▶ [Required action]:
Look in the material below for the line holding "camera: 170 degrees left, 5 degrees down". Set it down exactly, with each later line up to and including the line holding "(360, 239) = (256, 338): yellow".

START Supplied records

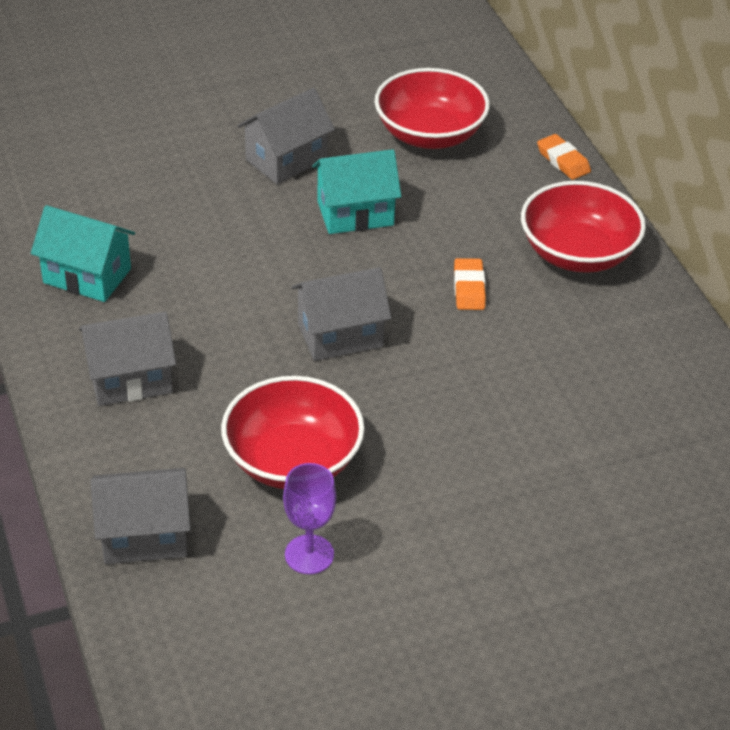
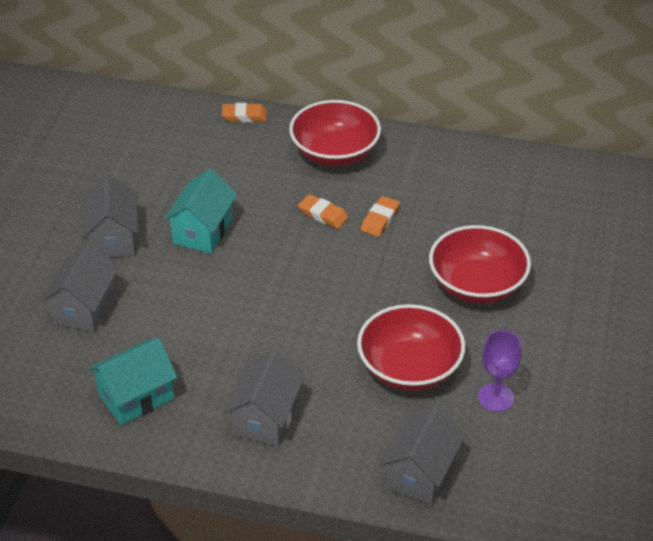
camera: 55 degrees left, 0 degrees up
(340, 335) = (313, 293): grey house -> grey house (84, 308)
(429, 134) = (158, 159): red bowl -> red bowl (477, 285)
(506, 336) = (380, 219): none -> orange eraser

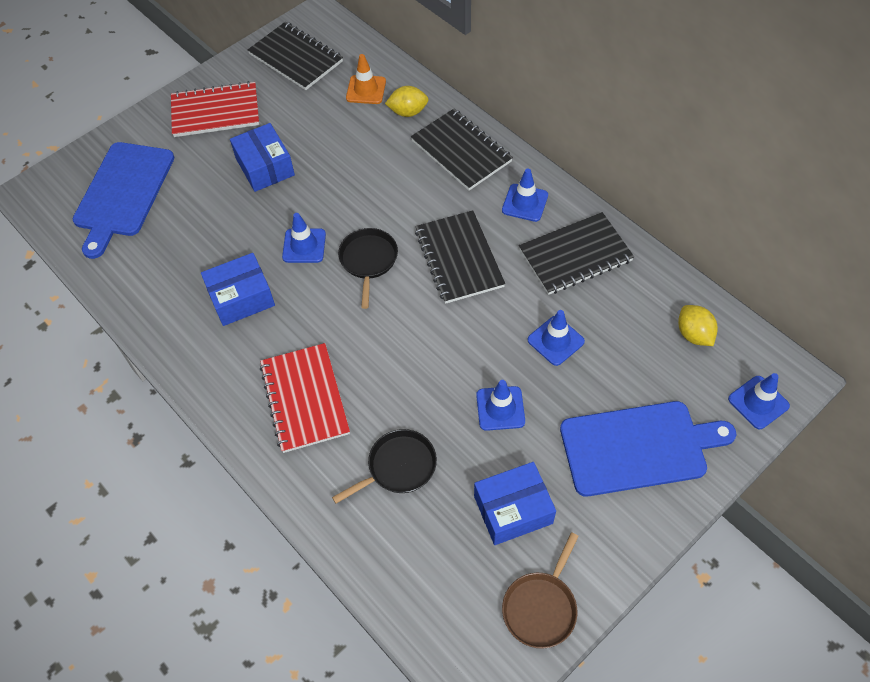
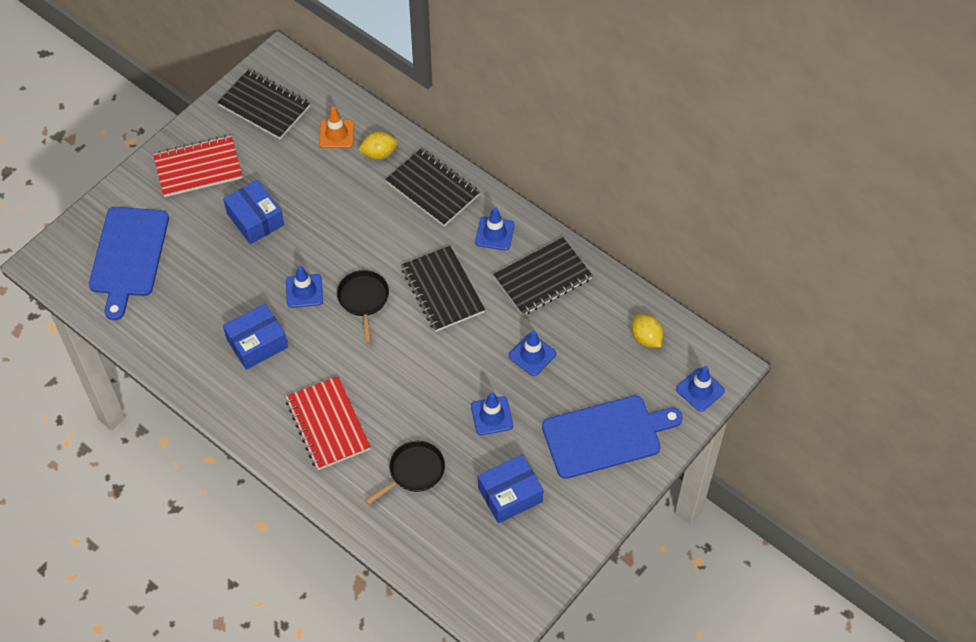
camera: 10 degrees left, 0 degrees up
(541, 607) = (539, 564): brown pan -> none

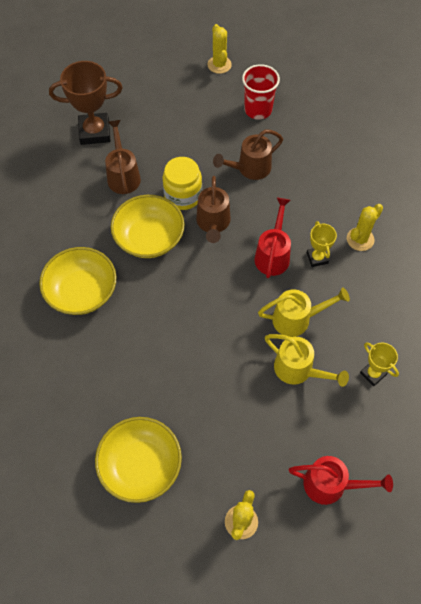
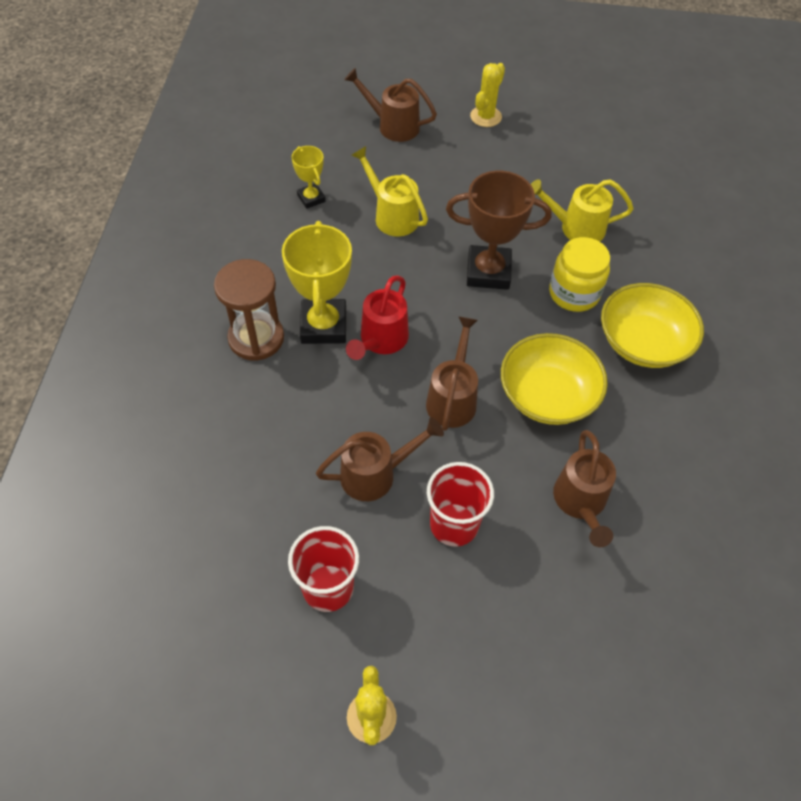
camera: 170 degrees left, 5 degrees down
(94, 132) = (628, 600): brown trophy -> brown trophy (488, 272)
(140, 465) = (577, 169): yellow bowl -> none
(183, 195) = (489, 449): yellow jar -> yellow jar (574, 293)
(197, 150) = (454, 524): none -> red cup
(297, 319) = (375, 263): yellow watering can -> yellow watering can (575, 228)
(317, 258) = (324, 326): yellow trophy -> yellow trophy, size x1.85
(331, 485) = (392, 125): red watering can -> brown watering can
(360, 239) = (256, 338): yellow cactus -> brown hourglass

END Supplied records
START Supplied records

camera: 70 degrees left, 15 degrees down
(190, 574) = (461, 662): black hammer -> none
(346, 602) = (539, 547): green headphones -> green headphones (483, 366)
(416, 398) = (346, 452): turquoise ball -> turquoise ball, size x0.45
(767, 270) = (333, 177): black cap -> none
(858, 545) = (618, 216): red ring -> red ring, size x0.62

END Supplied records
START Supplied records

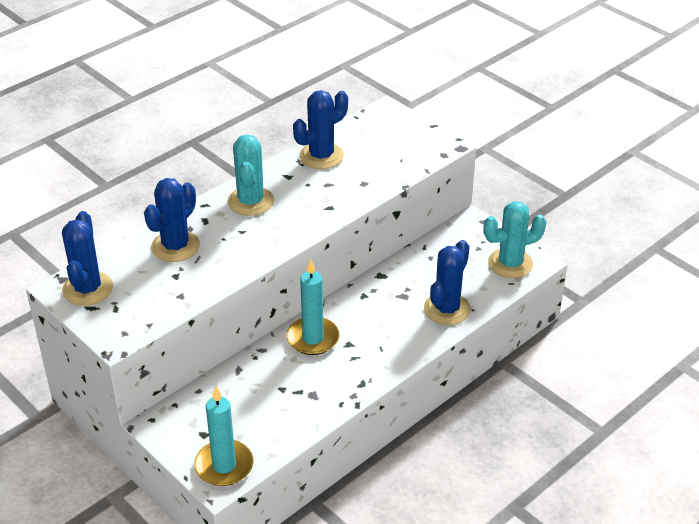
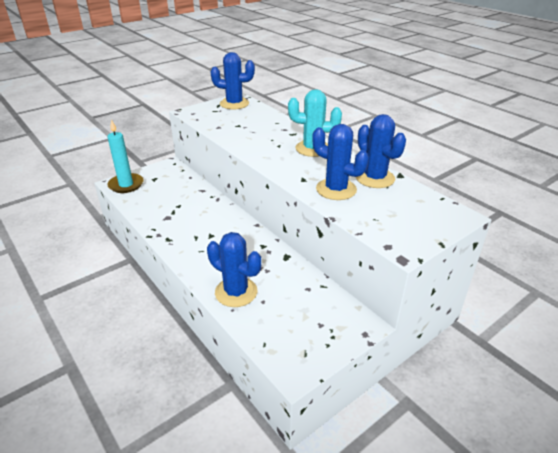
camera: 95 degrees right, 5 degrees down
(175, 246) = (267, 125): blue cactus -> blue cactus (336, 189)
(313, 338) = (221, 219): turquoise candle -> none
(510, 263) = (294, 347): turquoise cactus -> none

END Supplied records

▶ [Output]:
camera: 170 degrees left, 5 degrees down
(94, 132) = (628, 600): brown trophy -> brown trophy (488, 272)
(140, 465) = (577, 169): yellow bowl -> none
(183, 195) = (489, 449): yellow jar -> yellow jar (574, 293)
(197, 150) = (454, 524): none -> red cup
(297, 319) = (375, 263): yellow watering can -> yellow watering can (575, 228)
(317, 258) = (324, 326): yellow trophy -> yellow trophy, size x1.85
(331, 485) = (392, 125): red watering can -> brown watering can
(360, 239) = (256, 338): yellow cactus -> brown hourglass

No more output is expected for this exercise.